**THE TASK:**
Each line of the data that includes "cake" must be copied.

**Before-and-after object lists:**
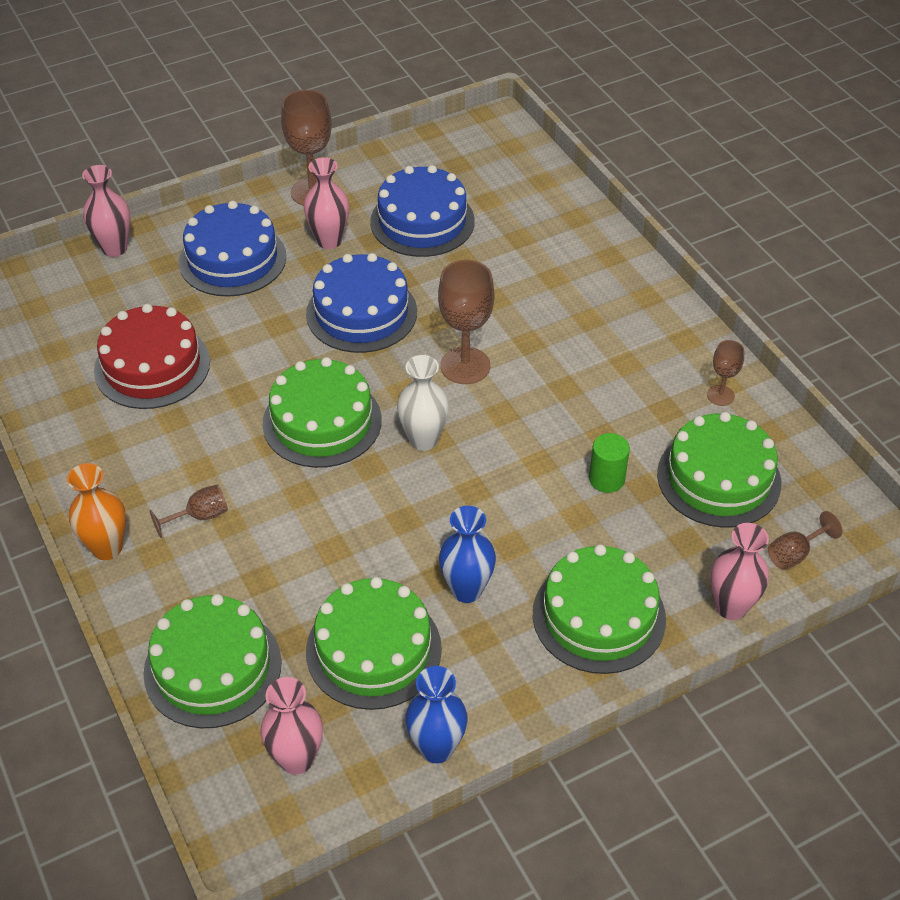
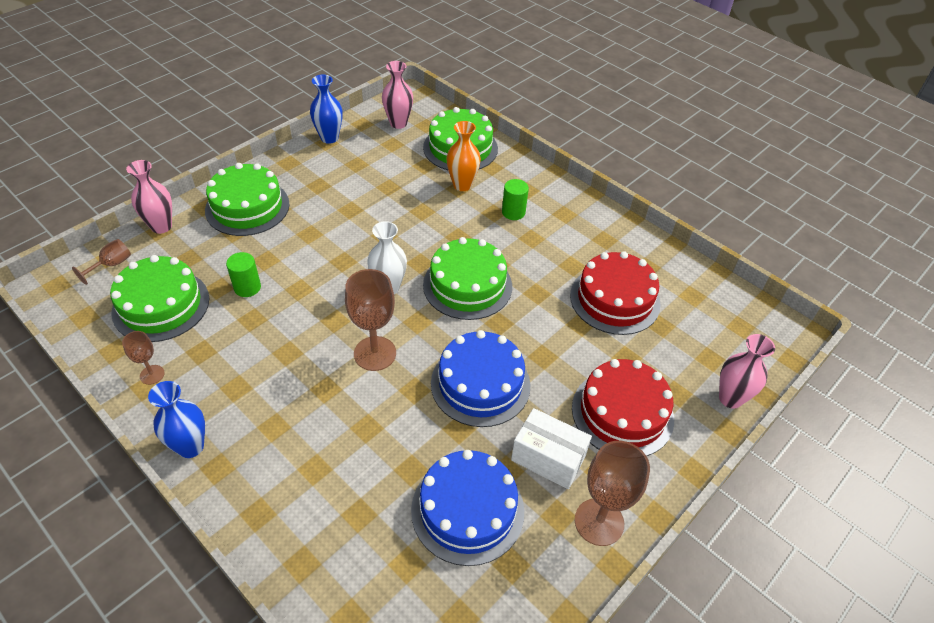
camera: 160 degrees right, 0 degrees up
(107, 548) = (555, 187): orange vase -> orange vase (462, 185)
(200, 516) = (513, 212): brown goblet -> green cylinder
(232, 259) = (622, 413): blue cake -> red cake
(329, 241) = (548, 458): pink vase -> white box
(373, 649) = (377, 169): green cake -> none
(466, 590) = (332, 205): blue vase -> blue vase (191, 447)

**WRITTEN RESPONSE:**
(232, 259) = (622, 413): blue cake -> red cake
(373, 649) = (377, 169): green cake -> none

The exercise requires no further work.